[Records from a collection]
%%
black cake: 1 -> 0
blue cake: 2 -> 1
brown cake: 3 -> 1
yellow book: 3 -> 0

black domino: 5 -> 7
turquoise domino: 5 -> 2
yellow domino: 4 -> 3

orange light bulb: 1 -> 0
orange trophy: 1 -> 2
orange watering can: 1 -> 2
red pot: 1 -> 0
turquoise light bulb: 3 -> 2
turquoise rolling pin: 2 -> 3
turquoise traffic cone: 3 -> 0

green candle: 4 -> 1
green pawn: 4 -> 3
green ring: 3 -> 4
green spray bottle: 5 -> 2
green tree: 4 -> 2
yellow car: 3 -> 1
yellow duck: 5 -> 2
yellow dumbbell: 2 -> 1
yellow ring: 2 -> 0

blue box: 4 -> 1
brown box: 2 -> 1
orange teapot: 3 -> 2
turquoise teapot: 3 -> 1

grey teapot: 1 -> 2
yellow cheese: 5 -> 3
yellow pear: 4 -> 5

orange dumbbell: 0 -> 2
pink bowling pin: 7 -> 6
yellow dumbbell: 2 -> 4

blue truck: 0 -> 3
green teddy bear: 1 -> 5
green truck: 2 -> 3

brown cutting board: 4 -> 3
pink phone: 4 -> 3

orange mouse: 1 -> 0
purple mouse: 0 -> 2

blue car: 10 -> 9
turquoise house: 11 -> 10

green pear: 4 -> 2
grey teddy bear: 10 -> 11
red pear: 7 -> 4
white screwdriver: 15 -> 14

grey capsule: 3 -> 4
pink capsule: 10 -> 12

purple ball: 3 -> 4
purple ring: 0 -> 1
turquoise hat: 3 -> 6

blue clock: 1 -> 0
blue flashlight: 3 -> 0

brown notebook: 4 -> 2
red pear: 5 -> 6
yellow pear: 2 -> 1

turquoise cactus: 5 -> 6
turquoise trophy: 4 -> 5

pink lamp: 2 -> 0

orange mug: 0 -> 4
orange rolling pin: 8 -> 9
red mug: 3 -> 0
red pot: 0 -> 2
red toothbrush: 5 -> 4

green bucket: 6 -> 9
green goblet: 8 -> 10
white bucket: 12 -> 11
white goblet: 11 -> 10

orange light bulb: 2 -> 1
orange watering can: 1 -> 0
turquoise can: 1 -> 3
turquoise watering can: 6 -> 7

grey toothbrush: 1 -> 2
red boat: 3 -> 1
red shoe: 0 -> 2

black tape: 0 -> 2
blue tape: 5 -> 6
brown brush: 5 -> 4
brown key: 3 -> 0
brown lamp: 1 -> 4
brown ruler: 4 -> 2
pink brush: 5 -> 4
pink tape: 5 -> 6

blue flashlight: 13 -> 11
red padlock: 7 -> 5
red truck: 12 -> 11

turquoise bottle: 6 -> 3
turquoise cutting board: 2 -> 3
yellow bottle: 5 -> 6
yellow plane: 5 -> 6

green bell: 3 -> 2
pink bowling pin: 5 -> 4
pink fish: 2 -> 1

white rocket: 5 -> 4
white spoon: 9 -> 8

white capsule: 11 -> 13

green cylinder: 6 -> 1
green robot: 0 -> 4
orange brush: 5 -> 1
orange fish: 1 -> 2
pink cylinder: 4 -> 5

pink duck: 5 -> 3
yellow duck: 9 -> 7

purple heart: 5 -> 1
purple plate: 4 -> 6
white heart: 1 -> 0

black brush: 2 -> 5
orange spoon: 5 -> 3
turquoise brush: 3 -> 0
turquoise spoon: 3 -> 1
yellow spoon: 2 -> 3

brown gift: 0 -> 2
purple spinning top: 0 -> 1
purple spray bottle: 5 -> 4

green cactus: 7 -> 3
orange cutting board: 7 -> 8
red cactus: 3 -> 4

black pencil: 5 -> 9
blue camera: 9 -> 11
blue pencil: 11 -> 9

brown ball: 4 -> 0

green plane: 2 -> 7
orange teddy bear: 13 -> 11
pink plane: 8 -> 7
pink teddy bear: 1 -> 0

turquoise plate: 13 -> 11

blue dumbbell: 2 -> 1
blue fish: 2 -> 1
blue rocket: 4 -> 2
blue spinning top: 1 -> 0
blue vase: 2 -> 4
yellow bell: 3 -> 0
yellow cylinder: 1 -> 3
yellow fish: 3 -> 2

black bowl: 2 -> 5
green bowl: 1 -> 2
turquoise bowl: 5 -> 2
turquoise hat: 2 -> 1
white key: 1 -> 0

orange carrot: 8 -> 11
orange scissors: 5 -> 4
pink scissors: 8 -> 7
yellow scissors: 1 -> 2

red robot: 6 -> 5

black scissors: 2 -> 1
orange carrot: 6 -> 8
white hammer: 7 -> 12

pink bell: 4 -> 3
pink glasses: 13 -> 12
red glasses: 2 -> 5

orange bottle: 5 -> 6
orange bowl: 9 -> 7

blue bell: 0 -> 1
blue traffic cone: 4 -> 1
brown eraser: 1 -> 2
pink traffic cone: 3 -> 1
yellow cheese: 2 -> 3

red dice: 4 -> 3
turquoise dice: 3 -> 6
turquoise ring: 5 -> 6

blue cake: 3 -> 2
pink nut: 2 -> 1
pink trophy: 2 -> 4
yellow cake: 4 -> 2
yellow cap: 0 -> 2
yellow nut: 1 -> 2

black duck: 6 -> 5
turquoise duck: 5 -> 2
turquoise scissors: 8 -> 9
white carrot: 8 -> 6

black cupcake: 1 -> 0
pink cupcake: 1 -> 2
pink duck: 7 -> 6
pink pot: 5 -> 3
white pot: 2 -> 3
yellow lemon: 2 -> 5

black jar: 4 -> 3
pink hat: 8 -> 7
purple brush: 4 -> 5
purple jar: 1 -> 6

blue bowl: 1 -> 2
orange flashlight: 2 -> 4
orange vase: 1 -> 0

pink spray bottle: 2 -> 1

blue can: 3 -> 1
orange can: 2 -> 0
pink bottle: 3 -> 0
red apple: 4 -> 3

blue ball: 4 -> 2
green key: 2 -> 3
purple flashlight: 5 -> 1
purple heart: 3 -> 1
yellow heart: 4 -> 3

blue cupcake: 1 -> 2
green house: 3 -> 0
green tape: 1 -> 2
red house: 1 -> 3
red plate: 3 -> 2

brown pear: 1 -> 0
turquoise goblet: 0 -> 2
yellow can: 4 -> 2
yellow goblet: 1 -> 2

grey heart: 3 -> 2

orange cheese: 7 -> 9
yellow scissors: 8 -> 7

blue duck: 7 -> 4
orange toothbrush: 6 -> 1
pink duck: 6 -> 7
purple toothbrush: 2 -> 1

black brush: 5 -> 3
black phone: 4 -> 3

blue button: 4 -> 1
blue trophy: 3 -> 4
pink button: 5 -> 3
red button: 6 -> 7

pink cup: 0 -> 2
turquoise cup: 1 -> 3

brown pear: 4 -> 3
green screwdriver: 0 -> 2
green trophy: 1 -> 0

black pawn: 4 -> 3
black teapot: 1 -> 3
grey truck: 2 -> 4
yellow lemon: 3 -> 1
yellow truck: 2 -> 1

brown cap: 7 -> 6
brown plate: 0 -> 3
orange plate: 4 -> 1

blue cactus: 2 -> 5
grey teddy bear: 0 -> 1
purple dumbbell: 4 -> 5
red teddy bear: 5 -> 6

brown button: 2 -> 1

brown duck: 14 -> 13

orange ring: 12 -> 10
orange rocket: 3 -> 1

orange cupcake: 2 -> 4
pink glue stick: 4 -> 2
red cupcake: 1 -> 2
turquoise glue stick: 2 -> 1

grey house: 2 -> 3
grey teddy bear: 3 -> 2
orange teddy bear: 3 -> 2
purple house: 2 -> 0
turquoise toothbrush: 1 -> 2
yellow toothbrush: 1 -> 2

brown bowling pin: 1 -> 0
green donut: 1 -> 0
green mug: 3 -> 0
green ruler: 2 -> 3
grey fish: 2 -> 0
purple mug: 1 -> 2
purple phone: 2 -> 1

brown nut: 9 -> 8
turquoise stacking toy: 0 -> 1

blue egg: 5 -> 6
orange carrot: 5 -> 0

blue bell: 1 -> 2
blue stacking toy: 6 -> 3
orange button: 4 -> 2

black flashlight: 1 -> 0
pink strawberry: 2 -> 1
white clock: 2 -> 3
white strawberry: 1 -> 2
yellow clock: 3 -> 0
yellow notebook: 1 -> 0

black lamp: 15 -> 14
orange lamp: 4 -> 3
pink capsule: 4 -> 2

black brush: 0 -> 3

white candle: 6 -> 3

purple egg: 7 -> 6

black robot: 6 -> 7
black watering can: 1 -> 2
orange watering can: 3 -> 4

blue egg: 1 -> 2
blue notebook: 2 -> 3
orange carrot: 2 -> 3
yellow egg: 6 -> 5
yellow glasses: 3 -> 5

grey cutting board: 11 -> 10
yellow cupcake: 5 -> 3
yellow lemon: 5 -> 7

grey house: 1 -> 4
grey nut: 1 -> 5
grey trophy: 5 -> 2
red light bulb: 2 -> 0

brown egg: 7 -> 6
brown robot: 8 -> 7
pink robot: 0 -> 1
%%
Every line above from the line with "grey house: 2 -> 3" to the line with "pink capsule: 4 -> 2" is wanted, ends included; write them out exactly and add no other line.

:: Exercise result ::
grey house: 2 -> 3
grey teddy bear: 3 -> 2
orange teddy bear: 3 -> 2
purple house: 2 -> 0
turquoise toothbrush: 1 -> 2
yellow toothbrush: 1 -> 2

brown bowling pin: 1 -> 0
green donut: 1 -> 0
green mug: 3 -> 0
green ruler: 2 -> 3
grey fish: 2 -> 0
purple mug: 1 -> 2
purple phone: 2 -> 1

brown nut: 9 -> 8
turquoise stacking toy: 0 -> 1

blue egg: 5 -> 6
orange carrot: 5 -> 0

blue bell: 1 -> 2
blue stacking toy: 6 -> 3
orange button: 4 -> 2

black flashlight: 1 -> 0
pink strawberry: 2 -> 1
white clock: 2 -> 3
white strawberry: 1 -> 2
yellow clock: 3 -> 0
yellow notebook: 1 -> 0

black lamp: 15 -> 14
orange lamp: 4 -> 3
pink capsule: 4 -> 2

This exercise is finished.